◆ Task directions
Your answer must match the entries below word for word.

***

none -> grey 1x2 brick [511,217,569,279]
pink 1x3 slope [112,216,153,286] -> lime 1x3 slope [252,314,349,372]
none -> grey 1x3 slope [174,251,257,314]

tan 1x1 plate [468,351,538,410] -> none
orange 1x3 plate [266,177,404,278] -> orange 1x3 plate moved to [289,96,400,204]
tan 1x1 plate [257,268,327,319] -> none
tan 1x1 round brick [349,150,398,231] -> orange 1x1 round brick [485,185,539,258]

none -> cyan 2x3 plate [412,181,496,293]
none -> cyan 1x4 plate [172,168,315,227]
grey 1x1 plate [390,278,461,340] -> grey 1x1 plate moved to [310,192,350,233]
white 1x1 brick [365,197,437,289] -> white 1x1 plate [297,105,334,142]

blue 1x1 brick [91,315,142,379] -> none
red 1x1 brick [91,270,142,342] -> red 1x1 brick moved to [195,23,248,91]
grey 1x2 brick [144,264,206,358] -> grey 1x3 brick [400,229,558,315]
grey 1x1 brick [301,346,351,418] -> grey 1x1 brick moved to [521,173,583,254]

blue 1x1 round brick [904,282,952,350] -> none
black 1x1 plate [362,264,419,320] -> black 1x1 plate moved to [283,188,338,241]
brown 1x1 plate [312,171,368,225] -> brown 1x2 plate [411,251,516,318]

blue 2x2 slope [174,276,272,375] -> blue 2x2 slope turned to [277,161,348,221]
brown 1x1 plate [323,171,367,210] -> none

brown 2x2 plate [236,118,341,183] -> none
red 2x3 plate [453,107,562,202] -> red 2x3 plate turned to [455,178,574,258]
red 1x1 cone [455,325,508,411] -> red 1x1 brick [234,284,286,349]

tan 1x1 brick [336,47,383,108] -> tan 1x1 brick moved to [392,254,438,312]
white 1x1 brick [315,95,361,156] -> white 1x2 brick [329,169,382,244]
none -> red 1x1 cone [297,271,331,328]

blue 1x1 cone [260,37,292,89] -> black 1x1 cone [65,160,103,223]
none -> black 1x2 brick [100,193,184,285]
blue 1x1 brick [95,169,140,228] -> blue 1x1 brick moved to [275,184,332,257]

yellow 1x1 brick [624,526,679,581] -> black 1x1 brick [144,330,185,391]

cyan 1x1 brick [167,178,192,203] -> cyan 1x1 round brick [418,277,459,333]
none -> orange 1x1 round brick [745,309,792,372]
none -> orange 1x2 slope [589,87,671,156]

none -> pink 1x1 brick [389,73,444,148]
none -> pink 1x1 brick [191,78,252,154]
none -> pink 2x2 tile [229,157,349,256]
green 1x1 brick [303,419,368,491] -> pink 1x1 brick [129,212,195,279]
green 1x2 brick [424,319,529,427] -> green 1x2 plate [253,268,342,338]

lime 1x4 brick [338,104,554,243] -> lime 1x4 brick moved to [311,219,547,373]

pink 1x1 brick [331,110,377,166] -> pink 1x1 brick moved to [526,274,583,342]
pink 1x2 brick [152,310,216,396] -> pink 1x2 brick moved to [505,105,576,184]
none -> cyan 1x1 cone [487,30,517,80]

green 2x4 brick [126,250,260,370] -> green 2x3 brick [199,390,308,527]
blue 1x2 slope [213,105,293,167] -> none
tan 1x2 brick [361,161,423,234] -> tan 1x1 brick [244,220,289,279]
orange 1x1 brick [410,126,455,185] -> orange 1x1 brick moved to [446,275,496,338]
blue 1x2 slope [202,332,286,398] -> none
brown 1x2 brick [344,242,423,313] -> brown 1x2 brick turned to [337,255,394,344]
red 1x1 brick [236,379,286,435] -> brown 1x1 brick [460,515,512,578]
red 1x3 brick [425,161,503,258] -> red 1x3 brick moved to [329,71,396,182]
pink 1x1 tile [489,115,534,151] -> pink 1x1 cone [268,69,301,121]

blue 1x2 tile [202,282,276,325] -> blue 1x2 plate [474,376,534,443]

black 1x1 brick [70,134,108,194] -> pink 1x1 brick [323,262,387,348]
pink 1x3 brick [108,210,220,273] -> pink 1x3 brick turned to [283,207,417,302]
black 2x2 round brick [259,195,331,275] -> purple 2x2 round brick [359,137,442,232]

***

◆ Solution to this task
none -> grey 1x2 brick [511,217,569,279]
pink 1x3 slope [112,216,153,286] -> lime 1x3 slope [252,314,349,372]
none -> grey 1x3 slope [174,251,257,314]

tan 1x1 plate [468,351,538,410] -> none
orange 1x3 plate [266,177,404,278] -> orange 1x3 plate moved to [289,96,400,204]
tan 1x1 plate [257,268,327,319] -> none
tan 1x1 round brick [349,150,398,231] -> orange 1x1 round brick [485,185,539,258]

none -> cyan 2x3 plate [412,181,496,293]
none -> cyan 1x4 plate [172,168,315,227]
grey 1x1 plate [390,278,461,340] -> grey 1x1 plate moved to [310,192,350,233]
white 1x1 brick [365,197,437,289] -> white 1x1 plate [297,105,334,142]

blue 1x1 brick [91,315,142,379] -> none
red 1x1 brick [91,270,142,342] -> red 1x1 brick moved to [195,23,248,91]
grey 1x2 brick [144,264,206,358] -> grey 1x3 brick [400,229,558,315]
grey 1x1 brick [301,346,351,418] -> grey 1x1 brick moved to [521,173,583,254]

blue 1x1 round brick [904,282,952,350] -> none
black 1x1 plate [362,264,419,320] -> black 1x1 plate moved to [283,188,338,241]
brown 1x1 plate [312,171,368,225] -> brown 1x2 plate [411,251,516,318]

blue 2x2 slope [174,276,272,375] -> blue 2x2 slope turned to [277,161,348,221]
brown 1x1 plate [323,171,367,210] -> none

brown 2x2 plate [236,118,341,183] -> none
red 2x3 plate [453,107,562,202] -> red 2x3 plate turned to [455,178,574,258]
red 1x1 cone [455,325,508,411] -> red 1x1 brick [234,284,286,349]

tan 1x1 brick [336,47,383,108] -> tan 1x1 brick moved to [392,254,438,312]
white 1x1 brick [315,95,361,156] -> white 1x2 brick [329,169,382,244]
none -> red 1x1 cone [297,271,331,328]

blue 1x1 cone [260,37,292,89] -> black 1x1 cone [65,160,103,223]
none -> black 1x2 brick [100,193,184,285]
blue 1x1 brick [95,169,140,228] -> blue 1x1 brick moved to [275,184,332,257]

yellow 1x1 brick [624,526,679,581] -> black 1x1 brick [144,330,185,391]

cyan 1x1 brick [167,178,192,203] -> cyan 1x1 round brick [418,277,459,333]
none -> orange 1x1 round brick [745,309,792,372]
none -> orange 1x2 slope [589,87,671,156]

none -> pink 1x1 brick [389,73,444,148]
none -> pink 1x1 brick [191,78,252,154]
none -> pink 2x2 tile [229,157,349,256]
green 1x1 brick [303,419,368,491] -> pink 1x1 brick [129,212,195,279]
green 1x2 brick [424,319,529,427] -> green 1x2 plate [253,268,342,338]

lime 1x4 brick [338,104,554,243] -> lime 1x4 brick moved to [311,219,547,373]

pink 1x1 brick [331,110,377,166] -> pink 1x1 brick moved to [526,274,583,342]
pink 1x2 brick [152,310,216,396] -> pink 1x2 brick moved to [505,105,576,184]
none -> cyan 1x1 cone [487,30,517,80]

green 2x4 brick [126,250,260,370] -> green 2x3 brick [199,390,308,527]
blue 1x2 slope [213,105,293,167] -> none
tan 1x2 brick [361,161,423,234] -> tan 1x1 brick [244,220,289,279]
orange 1x1 brick [410,126,455,185] -> orange 1x1 brick moved to [446,275,496,338]
blue 1x2 slope [202,332,286,398] -> none
brown 1x2 brick [344,242,423,313] -> brown 1x2 brick turned to [337,255,394,344]
red 1x1 brick [236,379,286,435] -> brown 1x1 brick [460,515,512,578]
red 1x3 brick [425,161,503,258] -> red 1x3 brick moved to [329,71,396,182]
pink 1x1 tile [489,115,534,151] -> pink 1x1 cone [268,69,301,121]

blue 1x2 tile [202,282,276,325] -> blue 1x2 plate [474,376,534,443]

black 1x1 brick [70,134,108,194] -> pink 1x1 brick [323,262,387,348]
pink 1x3 brick [108,210,220,273] -> pink 1x3 brick turned to [283,207,417,302]
black 2x2 round brick [259,195,331,275] -> purple 2x2 round brick [359,137,442,232]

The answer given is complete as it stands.